* [YOUR TASK]:
Copy the lines below exactly. Start at the first and finish with the line containing "C8: 22uF (plus".

Version comparison data
================================
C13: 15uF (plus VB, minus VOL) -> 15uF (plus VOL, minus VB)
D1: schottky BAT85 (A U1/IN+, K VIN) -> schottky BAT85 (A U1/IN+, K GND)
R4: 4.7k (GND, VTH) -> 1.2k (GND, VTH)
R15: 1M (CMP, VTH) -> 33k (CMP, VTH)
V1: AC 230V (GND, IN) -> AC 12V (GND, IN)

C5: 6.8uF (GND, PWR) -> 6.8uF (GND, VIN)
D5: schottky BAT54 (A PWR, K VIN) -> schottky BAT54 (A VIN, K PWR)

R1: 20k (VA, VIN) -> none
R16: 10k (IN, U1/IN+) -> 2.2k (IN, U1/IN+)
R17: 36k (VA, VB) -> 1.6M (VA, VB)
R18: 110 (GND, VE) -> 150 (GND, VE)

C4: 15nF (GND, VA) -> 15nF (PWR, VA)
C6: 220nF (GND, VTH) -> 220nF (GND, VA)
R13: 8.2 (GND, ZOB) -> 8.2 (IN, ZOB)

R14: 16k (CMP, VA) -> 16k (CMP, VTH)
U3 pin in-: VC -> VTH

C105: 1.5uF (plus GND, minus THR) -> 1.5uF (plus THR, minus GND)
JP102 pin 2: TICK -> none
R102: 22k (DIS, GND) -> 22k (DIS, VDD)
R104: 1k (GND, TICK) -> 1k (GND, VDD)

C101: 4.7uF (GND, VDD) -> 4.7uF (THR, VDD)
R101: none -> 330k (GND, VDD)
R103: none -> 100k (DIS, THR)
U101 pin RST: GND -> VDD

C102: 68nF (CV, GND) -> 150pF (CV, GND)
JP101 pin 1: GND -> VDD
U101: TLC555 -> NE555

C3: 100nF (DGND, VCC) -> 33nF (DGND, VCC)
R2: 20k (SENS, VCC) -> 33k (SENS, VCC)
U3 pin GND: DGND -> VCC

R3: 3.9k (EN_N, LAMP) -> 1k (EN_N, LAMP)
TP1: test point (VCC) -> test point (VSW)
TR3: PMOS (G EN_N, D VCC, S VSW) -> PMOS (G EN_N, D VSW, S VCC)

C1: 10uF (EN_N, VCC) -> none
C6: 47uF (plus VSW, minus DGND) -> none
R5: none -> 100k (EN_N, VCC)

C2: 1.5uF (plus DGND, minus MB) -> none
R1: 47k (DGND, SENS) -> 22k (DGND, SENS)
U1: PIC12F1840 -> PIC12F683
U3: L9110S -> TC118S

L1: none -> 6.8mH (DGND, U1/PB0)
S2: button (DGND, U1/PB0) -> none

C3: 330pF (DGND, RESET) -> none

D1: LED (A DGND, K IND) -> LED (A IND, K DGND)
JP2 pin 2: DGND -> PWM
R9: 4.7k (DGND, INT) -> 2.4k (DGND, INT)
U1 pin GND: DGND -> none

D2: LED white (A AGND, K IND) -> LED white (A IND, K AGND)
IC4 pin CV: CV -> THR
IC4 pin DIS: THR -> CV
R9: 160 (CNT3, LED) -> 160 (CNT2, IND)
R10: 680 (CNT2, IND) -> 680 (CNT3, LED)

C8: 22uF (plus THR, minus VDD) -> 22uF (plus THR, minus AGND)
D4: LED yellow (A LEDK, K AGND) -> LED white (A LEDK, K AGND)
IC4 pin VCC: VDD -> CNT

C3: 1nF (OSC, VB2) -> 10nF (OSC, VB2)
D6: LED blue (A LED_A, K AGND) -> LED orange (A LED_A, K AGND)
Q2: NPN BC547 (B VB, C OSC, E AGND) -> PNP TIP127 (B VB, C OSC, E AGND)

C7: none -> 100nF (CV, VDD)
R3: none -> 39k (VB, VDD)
================================
* [RESPONSE]:
C13: 15uF (plus VB, minus VOL) -> 15uF (plus VOL, minus VB)
D1: schottky BAT85 (A U1/IN+, K VIN) -> schottky BAT85 (A U1/IN+, K GND)
R4: 4.7k (GND, VTH) -> 1.2k (GND, VTH)
R15: 1M (CMP, VTH) -> 33k (CMP, VTH)
V1: AC 230V (GND, IN) -> AC 12V (GND, IN)

C5: 6.8uF (GND, PWR) -> 6.8uF (GND, VIN)
D5: schottky BAT54 (A PWR, K VIN) -> schottky BAT54 (A VIN, K PWR)

R1: 20k (VA, VIN) -> none
R16: 10k (IN, U1/IN+) -> 2.2k (IN, U1/IN+)
R17: 36k (VA, VB) -> 1.6M (VA, VB)
R18: 110 (GND, VE) -> 150 (GND, VE)

C4: 15nF (GND, VA) -> 15nF (PWR, VA)
C6: 220nF (GND, VTH) -> 220nF (GND, VA)
R13: 8.2 (GND, ZOB) -> 8.2 (IN, ZOB)

R14: 16k (CMP, VA) -> 16k (CMP, VTH)
U3 pin in-: VC -> VTH

C105: 1.5uF (plus GND, minus THR) -> 1.5uF (plus THR, minus GND)
JP102 pin 2: TICK -> none
R102: 22k (DIS, GND) -> 22k (DIS, VDD)
R104: 1k (GND, TICK) -> 1k (GND, VDD)

C101: 4.7uF (GND, VDD) -> 4.7uF (THR, VDD)
R101: none -> 330k (GND, VDD)
R103: none -> 100k (DIS, THR)
U101 pin RST: GND -> VDD

C102: 68nF (CV, GND) -> 150pF (CV, GND)
JP101 pin 1: GND -> VDD
U101: TLC555 -> NE555

C3: 100nF (DGND, VCC) -> 33nF (DGND, VCC)
R2: 20k (SENS, VCC) -> 33k (SENS, VCC)
U3 pin GND: DGND -> VCC

R3: 3.9k (EN_N, LAMP) -> 1k (EN_N, LAMP)
TP1: test point (VCC) -> test point (VSW)
TR3: PMOS (G EN_N, D VCC, S VSW) -> PMOS (G EN_N, D VSW, S VCC)

C1: 10uF (EN_N, VCC) -> none
C6: 47uF (plus VSW, minus DGND) -> none
R5: none -> 100k (EN_N, VCC)

C2: 1.5uF (plus DGND, minus MB) -> none
R1: 47k (DGND, SENS) -> 22k (DGND, SENS)
U1: PIC12F1840 -> PIC12F683
U3: L9110S -> TC118S

L1: none -> 6.8mH (DGND, U1/PB0)
S2: button (DGND, U1/PB0) -> none

C3: 330pF (DGND, RESET) -> none

D1: LED (A DGND, K IND) -> LED (A IND, K DGND)
JP2 pin 2: DGND -> PWM
R9: 4.7k (DGND, INT) -> 2.4k (DGND, INT)
U1 pin GND: DGND -> none

D2: LED white (A AGND, K IND) -> LED white (A IND, K AGND)
IC4 pin CV: CV -> THR
IC4 pin DIS: THR -> CV
R9: 160 (CNT3, LED) -> 160 (CNT2, IND)
R10: 680 (CNT2, IND) -> 680 (CNT3, LED)

C8: 22uF (plus THR, minus VDD) -> 22uF (plus THR, minus AGND)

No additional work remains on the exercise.